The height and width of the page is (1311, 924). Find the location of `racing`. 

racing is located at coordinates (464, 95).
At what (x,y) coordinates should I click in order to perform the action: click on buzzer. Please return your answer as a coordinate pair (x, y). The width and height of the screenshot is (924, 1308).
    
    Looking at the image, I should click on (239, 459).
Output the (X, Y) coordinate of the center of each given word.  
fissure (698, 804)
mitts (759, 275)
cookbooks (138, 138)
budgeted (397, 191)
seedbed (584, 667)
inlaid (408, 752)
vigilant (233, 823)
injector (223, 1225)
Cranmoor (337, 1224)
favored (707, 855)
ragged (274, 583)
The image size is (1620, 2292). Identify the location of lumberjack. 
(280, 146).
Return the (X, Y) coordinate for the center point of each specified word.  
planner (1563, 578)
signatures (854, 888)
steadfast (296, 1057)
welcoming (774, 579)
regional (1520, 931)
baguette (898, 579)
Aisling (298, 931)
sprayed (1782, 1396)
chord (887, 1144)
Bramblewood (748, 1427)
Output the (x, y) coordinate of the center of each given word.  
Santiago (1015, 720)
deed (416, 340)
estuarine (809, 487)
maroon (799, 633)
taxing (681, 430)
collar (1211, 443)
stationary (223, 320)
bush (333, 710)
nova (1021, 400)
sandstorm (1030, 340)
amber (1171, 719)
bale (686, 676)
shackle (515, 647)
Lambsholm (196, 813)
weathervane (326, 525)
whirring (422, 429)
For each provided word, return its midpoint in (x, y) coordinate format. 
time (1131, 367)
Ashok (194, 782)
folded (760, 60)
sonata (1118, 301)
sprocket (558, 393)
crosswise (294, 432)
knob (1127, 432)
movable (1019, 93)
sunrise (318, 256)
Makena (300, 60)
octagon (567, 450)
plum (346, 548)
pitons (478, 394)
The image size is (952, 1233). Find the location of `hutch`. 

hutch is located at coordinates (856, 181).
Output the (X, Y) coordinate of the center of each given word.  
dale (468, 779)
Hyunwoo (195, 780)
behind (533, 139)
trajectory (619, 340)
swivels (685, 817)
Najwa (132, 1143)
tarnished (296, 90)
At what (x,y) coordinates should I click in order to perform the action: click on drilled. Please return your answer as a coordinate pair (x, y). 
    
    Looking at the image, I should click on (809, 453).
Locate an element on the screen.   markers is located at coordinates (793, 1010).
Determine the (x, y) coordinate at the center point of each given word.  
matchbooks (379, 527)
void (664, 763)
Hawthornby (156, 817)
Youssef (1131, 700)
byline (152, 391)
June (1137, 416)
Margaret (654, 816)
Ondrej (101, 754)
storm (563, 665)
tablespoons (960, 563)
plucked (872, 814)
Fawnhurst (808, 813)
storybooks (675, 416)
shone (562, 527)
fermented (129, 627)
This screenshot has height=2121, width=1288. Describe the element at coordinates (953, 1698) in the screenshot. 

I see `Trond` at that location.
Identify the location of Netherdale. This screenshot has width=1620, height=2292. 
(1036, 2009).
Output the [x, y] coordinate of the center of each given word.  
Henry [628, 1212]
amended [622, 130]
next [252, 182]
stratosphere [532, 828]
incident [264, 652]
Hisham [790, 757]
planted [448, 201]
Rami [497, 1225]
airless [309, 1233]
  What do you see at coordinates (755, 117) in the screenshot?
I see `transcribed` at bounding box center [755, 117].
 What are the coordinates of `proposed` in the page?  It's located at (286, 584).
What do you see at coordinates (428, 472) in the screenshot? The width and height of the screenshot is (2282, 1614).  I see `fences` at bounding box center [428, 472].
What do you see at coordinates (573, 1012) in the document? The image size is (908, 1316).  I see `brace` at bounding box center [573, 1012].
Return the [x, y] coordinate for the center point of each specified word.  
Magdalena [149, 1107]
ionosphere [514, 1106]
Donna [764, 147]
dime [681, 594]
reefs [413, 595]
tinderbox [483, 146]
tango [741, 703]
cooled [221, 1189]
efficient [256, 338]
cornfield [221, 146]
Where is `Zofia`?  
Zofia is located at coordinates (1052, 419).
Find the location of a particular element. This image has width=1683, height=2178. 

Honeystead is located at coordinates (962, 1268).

::::::::::

Your task: Can you quote the listing above exactly as it stands, line for line?

The solution:
The height and width of the page is (1311, 924). Find the location of `racing`. 

racing is located at coordinates (464, 95).
At what (x,y) coordinates should I click in order to perform the action: click on buzzer. Please return your answer as a coordinate pair (x, y). The width and height of the screenshot is (924, 1308).
    
    Looking at the image, I should click on (239, 459).
Output the (X, Y) coordinate of the center of each given word.  
fissure (698, 804)
mitts (759, 275)
cookbooks (138, 138)
budgeted (397, 191)
seedbed (584, 667)
inlaid (408, 752)
vigilant (233, 823)
injector (223, 1225)
Cranmoor (337, 1224)
favored (707, 855)
ragged (274, 583)
The image size is (1620, 2292). Identify the location of lumberjack. 
(280, 146).
Return the (X, Y) coordinate for the center point of each specified word.  
planner (1563, 578)
signatures (854, 888)
steadfast (296, 1057)
welcoming (774, 579)
regional (1520, 931)
baguette (898, 579)
Aisling (298, 931)
sprayed (1782, 1396)
chord (887, 1144)
Bramblewood (748, 1427)
Output the (x, y) coordinate of the center of each given word.  
Santiago (1015, 720)
deed (416, 340)
estuarine (809, 487)
maroon (799, 633)
taxing (681, 430)
collar (1211, 443)
stationary (223, 320)
bush (333, 710)
nova (1021, 400)
sandstorm (1030, 340)
amber (1171, 719)
bale (686, 676)
shackle (515, 647)
Lambsholm (196, 813)
weathervane (326, 525)
whirring (422, 429)
For each provided word, return its midpoint in (x, y) coordinate format. 
time (1131, 367)
Ashok (194, 782)
folded (760, 60)
sonata (1118, 301)
sprocket (558, 393)
crosswise (294, 432)
knob (1127, 432)
movable (1019, 93)
sunrise (318, 256)
Makena (300, 60)
octagon (567, 450)
plum (346, 548)
pitons (478, 394)
The image size is (952, 1233). Find the location of `hutch`. 

hutch is located at coordinates (856, 181).
Output the (X, Y) coordinate of the center of each given word.  
dale (468, 779)
Hyunwoo (195, 780)
behind (533, 139)
trajectory (619, 340)
swivels (685, 817)
Najwa (132, 1143)
tarnished (296, 90)
At what (x,y) coordinates should I click in order to perform the action: click on drilled. Please return your answer as a coordinate pair (x, y). 
    
    Looking at the image, I should click on (809, 453).
Locate an element on the screen.   markers is located at coordinates (793, 1010).
Determine the (x, y) coordinate at the center point of each given word.  
matchbooks (379, 527)
void (664, 763)
Hawthornby (156, 817)
Youssef (1131, 700)
byline (152, 391)
June (1137, 416)
Margaret (654, 816)
Ondrej (101, 754)
storm (563, 665)
tablespoons (960, 563)
plucked (872, 814)
Fawnhurst (808, 813)
storybooks (675, 416)
shone (562, 527)
fermented (129, 627)
This screenshot has height=2121, width=1288. Describe the element at coordinates (953, 1698) in the screenshot. 

I see `Trond` at that location.
Identify the location of Netherdale. This screenshot has width=1620, height=2292. 
(1036, 2009).
Output the [x, y] coordinate of the center of each given word.  
Henry [628, 1212]
amended [622, 130]
next [252, 182]
stratosphere [532, 828]
incident [264, 652]
Hisham [790, 757]
planted [448, 201]
Rami [497, 1225]
airless [309, 1233]
  What do you see at coordinates (755, 117) in the screenshot?
I see `transcribed` at bounding box center [755, 117].
 What are the coordinates of `proposed` in the page?  It's located at (286, 584).
What do you see at coordinates (428, 472) in the screenshot? The width and height of the screenshot is (2282, 1614).  I see `fences` at bounding box center [428, 472].
What do you see at coordinates (573, 1012) in the document? The image size is (908, 1316).  I see `brace` at bounding box center [573, 1012].
Return the [x, y] coordinate for the center point of each specified word.  
Magdalena [149, 1107]
ionosphere [514, 1106]
Donna [764, 147]
dime [681, 594]
reefs [413, 595]
tinderbox [483, 146]
tango [741, 703]
cooled [221, 1189]
efficient [256, 338]
cornfield [221, 146]
Where is `Zofia`?  
Zofia is located at coordinates (1052, 419).
Find the location of a particular element. This image has width=1683, height=2178. 

Honeystead is located at coordinates (962, 1268).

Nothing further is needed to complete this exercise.